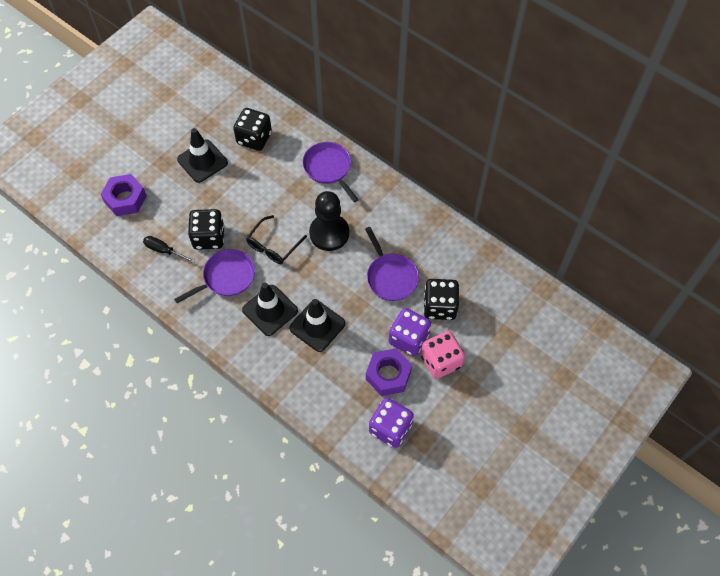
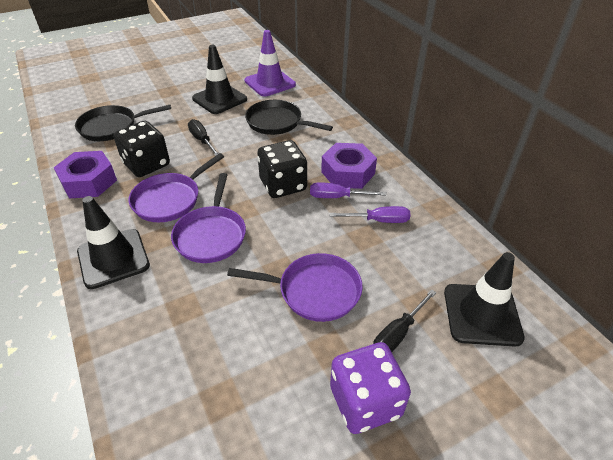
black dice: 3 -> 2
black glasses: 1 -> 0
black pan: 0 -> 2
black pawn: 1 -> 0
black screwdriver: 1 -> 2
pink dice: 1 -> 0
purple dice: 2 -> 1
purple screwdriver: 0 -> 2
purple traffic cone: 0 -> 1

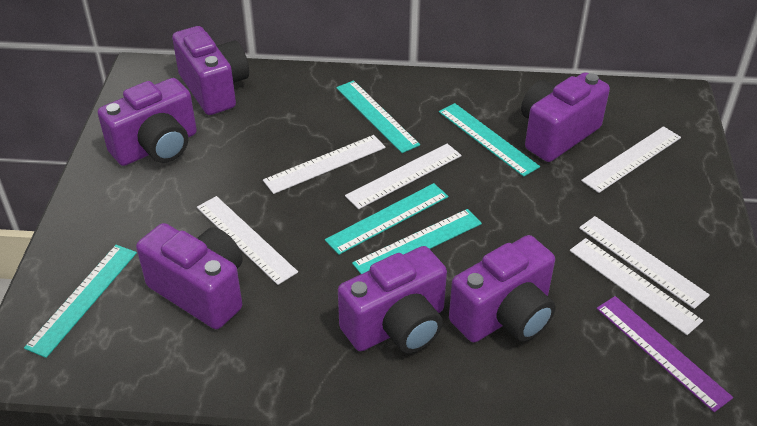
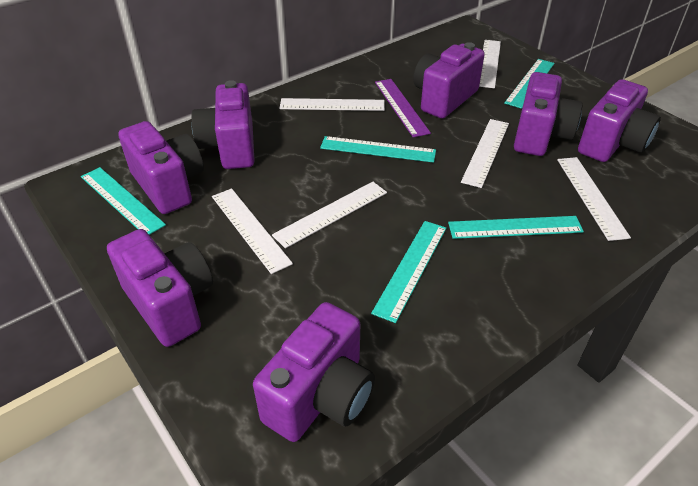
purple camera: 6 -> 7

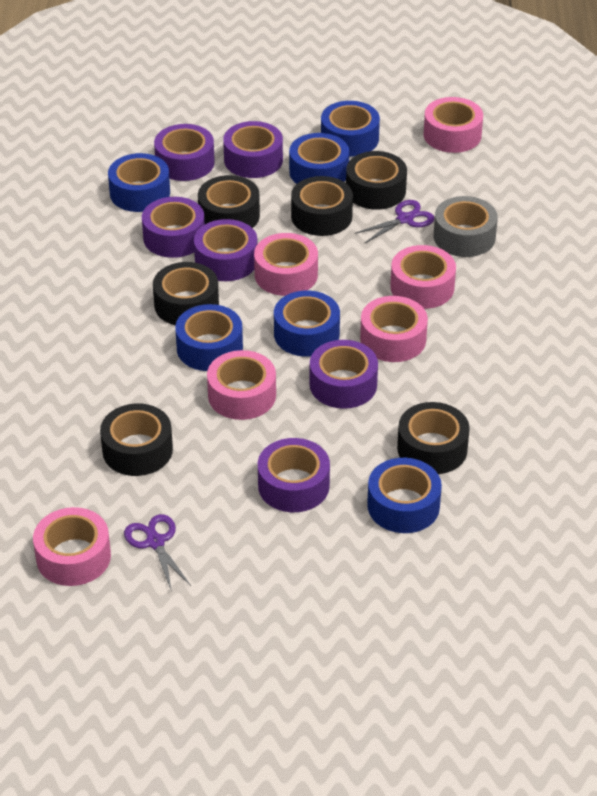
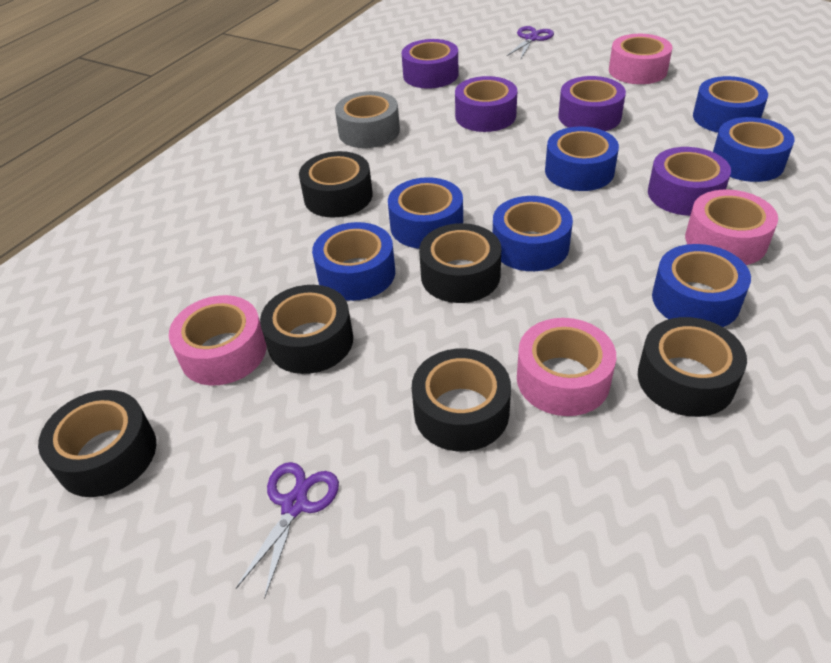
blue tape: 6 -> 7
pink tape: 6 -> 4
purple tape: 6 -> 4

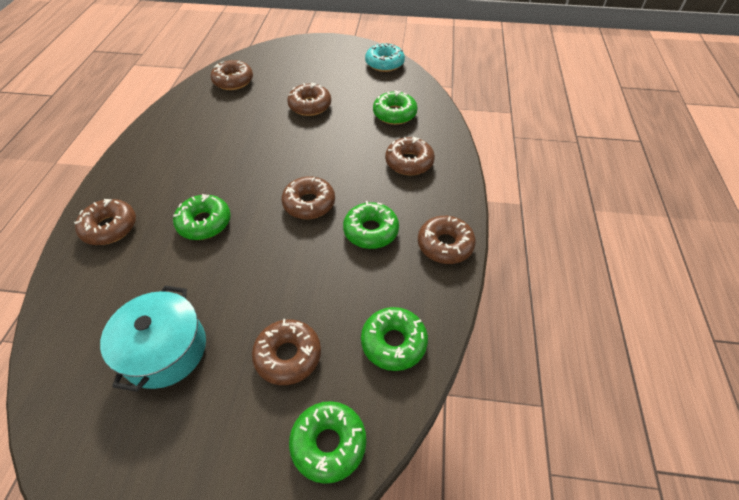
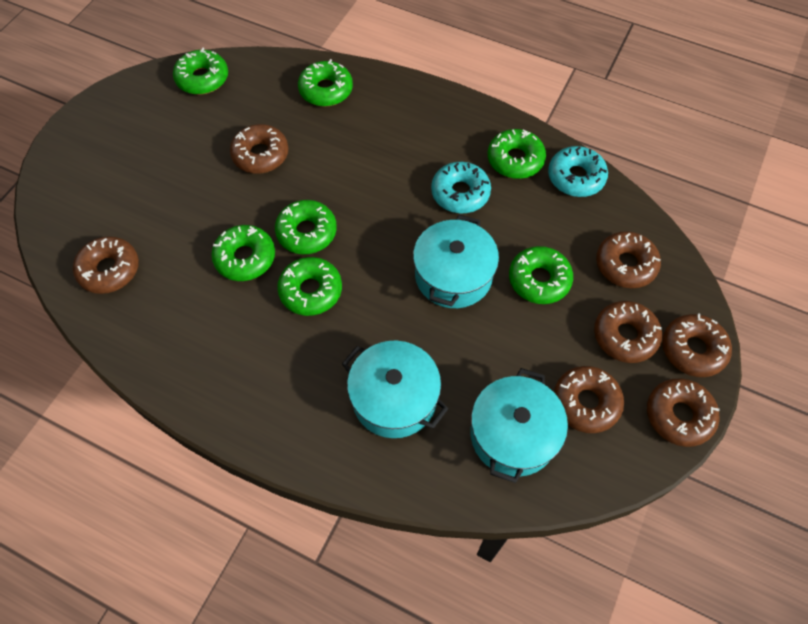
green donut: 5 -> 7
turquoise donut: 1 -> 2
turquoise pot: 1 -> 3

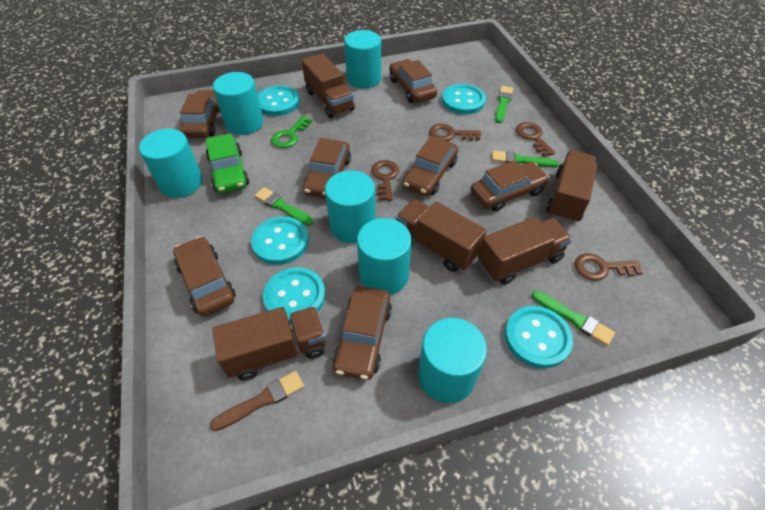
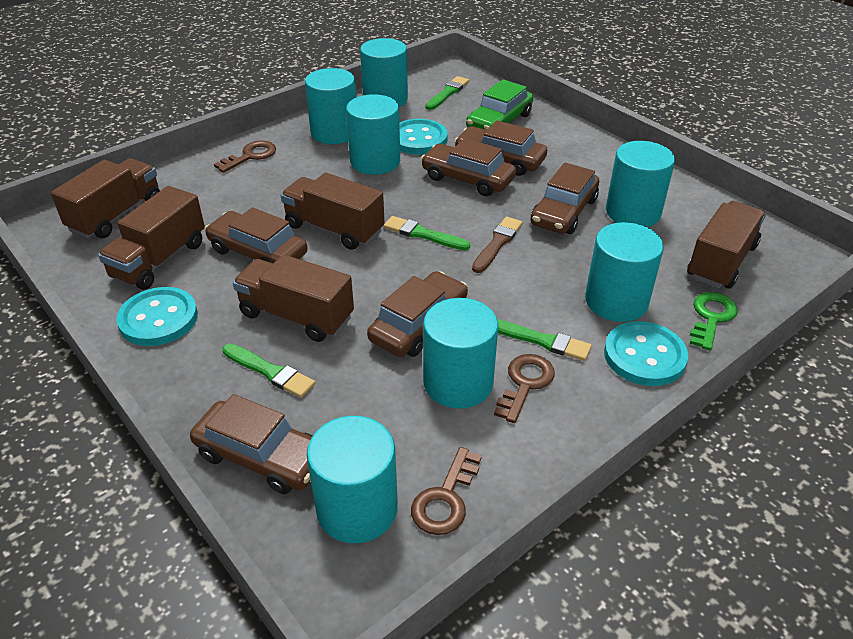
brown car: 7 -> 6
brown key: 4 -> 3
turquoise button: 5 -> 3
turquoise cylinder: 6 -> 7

---

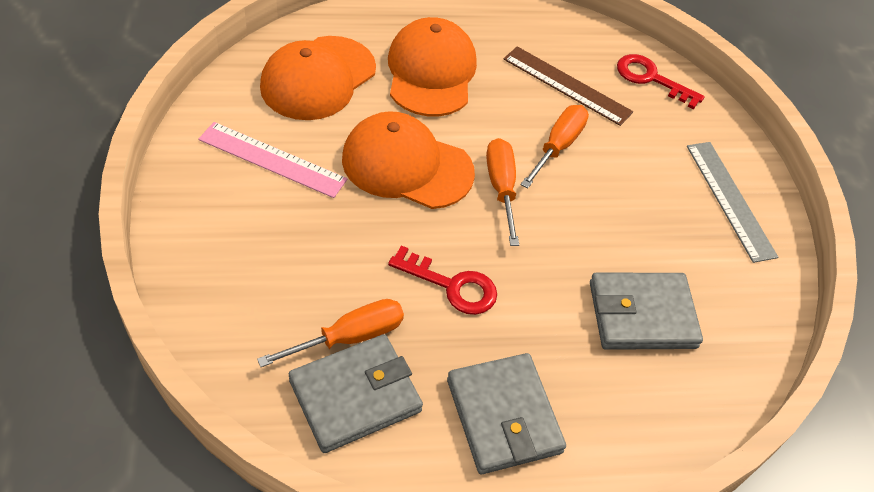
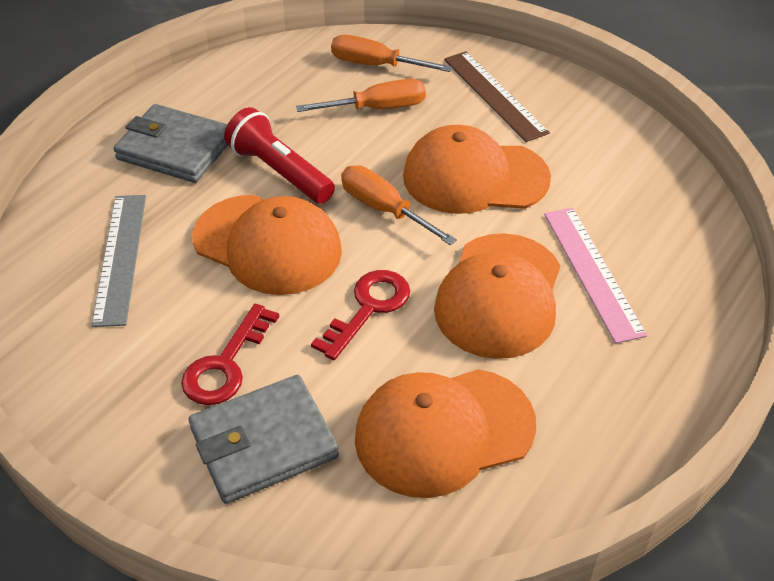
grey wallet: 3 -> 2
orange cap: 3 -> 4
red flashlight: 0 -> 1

• TASK DESCRIPTION:
When a line in the material above holds the word "black", copy that line.

• YOUR RESPONSE:
black dice: 3 -> 2
black glasses: 1 -> 0
black pan: 0 -> 2
black pawn: 1 -> 0
black screwdriver: 1 -> 2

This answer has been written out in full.